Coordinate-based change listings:
*** Block opens ***
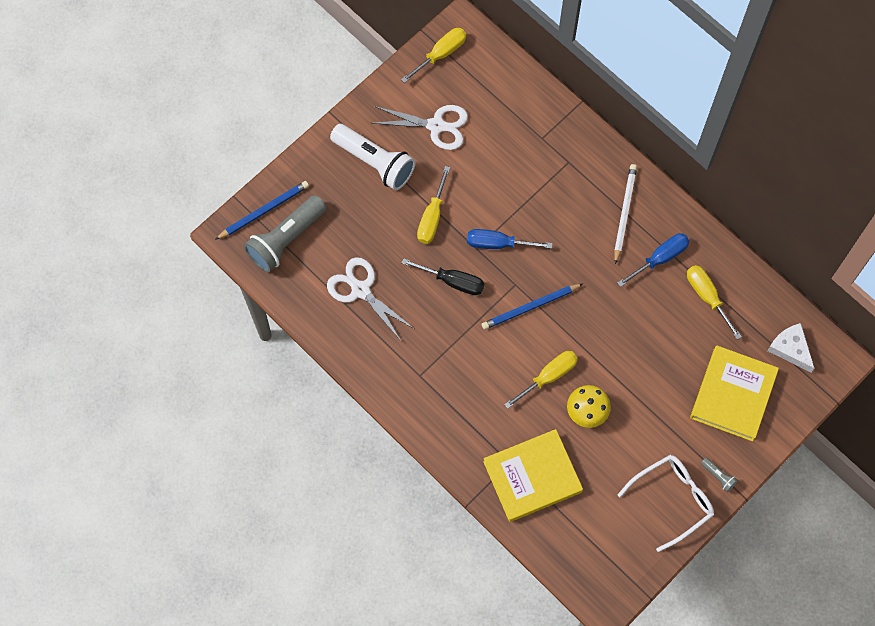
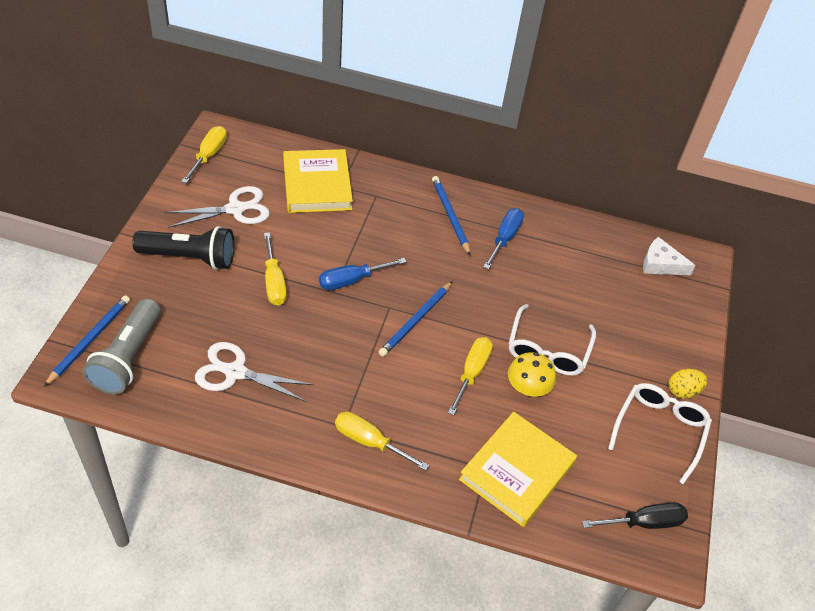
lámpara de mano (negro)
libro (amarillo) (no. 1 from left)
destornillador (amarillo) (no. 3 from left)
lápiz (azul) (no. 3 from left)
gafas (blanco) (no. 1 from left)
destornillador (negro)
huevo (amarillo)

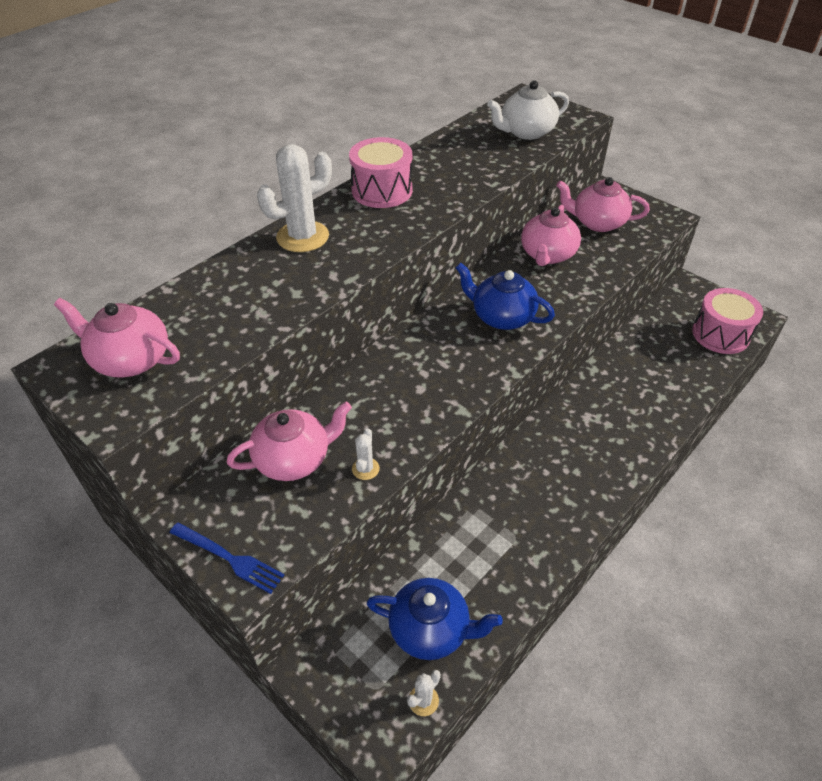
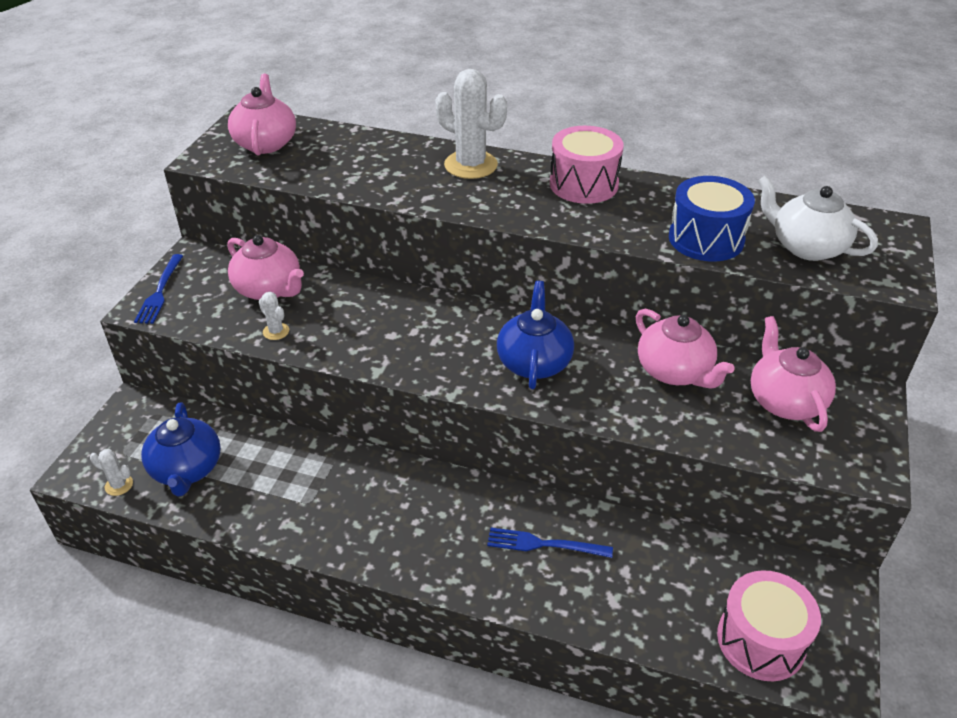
cactus (blanco) (no. 2 from left)
tenedor (azul) (no. 2 from left)
tetera (rosa) (no. 3 from left)
tambor (azul)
*** Block closes ***
◆ Your instructions: The response should repeat every entry above exactly and include none of the pictures.

◆ Result below:
lámpara de mano (negro)
libro (amarillo) (no. 1 from left)
destornillador (amarillo) (no. 3 from left)
lápiz (azul) (no. 3 from left)
gafas (blanco) (no. 1 from left)
destornillador (negro)
huevo (amarillo)

cactus (blanco) (no. 2 from left)
tenedor (azul) (no. 2 from left)
tetera (rosa) (no. 3 from left)
tambor (azul)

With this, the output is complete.